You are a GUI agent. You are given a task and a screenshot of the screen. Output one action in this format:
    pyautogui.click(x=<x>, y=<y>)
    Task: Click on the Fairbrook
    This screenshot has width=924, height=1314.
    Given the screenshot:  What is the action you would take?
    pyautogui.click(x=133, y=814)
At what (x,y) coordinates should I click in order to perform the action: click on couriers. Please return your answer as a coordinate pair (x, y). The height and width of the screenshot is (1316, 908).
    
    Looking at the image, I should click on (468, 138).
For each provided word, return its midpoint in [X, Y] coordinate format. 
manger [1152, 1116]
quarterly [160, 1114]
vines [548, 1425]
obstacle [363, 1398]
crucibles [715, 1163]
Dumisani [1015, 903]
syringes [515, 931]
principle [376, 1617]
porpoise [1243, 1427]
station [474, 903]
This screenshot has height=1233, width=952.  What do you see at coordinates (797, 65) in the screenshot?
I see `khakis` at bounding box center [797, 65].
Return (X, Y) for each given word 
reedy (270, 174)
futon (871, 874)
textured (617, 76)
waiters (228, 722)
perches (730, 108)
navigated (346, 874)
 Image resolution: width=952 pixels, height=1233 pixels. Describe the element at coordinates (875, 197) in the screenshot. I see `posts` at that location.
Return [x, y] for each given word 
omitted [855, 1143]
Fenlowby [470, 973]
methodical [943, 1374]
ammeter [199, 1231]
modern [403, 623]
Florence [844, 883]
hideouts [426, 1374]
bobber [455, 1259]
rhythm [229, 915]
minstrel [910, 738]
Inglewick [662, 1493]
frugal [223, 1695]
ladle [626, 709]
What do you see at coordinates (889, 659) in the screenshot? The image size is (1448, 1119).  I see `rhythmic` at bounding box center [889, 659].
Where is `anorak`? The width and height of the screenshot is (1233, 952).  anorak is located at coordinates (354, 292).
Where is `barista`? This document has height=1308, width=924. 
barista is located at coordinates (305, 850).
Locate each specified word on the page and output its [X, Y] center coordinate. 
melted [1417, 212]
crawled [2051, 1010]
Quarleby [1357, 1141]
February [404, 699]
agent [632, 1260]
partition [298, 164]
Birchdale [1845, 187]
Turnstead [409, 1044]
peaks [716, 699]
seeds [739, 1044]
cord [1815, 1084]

━━━━━━━━━━━━━━━━

Task objective: Copy out the lines above exactly, starting at the line that contains "minstrel [910, 738]" and ending at the last line.

Result for this exercise:
minstrel [910, 738]
Inglewick [662, 1493]
frugal [223, 1695]
ladle [626, 709]
What do you see at coordinates (889, 659) in the screenshot? The image size is (1448, 1119).  I see `rhythmic` at bounding box center [889, 659].
Where is `anorak`? The width and height of the screenshot is (1233, 952).  anorak is located at coordinates (354, 292).
Where is `barista`? This document has height=1308, width=924. 
barista is located at coordinates (305, 850).
Locate each specified word on the page and output its [X, Y] center coordinate. 
melted [1417, 212]
crawled [2051, 1010]
Quarleby [1357, 1141]
February [404, 699]
agent [632, 1260]
partition [298, 164]
Birchdale [1845, 187]
Turnstead [409, 1044]
peaks [716, 699]
seeds [739, 1044]
cord [1815, 1084]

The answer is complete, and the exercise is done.